From the records below, report the number of lines that contain "minus", and add nothing.

(Data extracted from a collection)
+ + + + + + +
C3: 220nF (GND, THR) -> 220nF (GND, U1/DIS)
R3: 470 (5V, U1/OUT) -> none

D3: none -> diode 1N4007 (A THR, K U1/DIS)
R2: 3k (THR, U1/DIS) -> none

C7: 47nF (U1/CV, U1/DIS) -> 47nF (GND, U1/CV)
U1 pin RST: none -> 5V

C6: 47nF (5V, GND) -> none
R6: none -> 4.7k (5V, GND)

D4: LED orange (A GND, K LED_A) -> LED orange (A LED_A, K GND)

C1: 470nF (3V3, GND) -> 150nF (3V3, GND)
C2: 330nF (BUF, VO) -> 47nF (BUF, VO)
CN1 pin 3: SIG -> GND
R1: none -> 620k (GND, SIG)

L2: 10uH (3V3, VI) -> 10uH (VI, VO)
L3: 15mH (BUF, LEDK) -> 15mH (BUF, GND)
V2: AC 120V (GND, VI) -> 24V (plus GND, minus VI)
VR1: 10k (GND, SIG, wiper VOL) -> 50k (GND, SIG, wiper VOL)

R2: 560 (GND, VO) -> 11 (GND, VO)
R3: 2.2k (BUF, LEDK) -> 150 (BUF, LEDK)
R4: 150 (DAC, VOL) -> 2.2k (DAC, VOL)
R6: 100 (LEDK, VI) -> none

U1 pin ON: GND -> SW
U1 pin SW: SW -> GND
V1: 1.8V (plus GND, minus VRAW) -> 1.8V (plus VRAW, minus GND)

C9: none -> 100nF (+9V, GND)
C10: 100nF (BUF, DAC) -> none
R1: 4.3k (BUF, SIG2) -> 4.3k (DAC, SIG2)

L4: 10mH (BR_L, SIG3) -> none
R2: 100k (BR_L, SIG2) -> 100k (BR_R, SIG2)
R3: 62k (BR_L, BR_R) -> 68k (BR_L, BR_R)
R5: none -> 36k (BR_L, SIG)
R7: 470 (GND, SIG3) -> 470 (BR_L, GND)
+ + + + + + +
◆ Task response ◆
2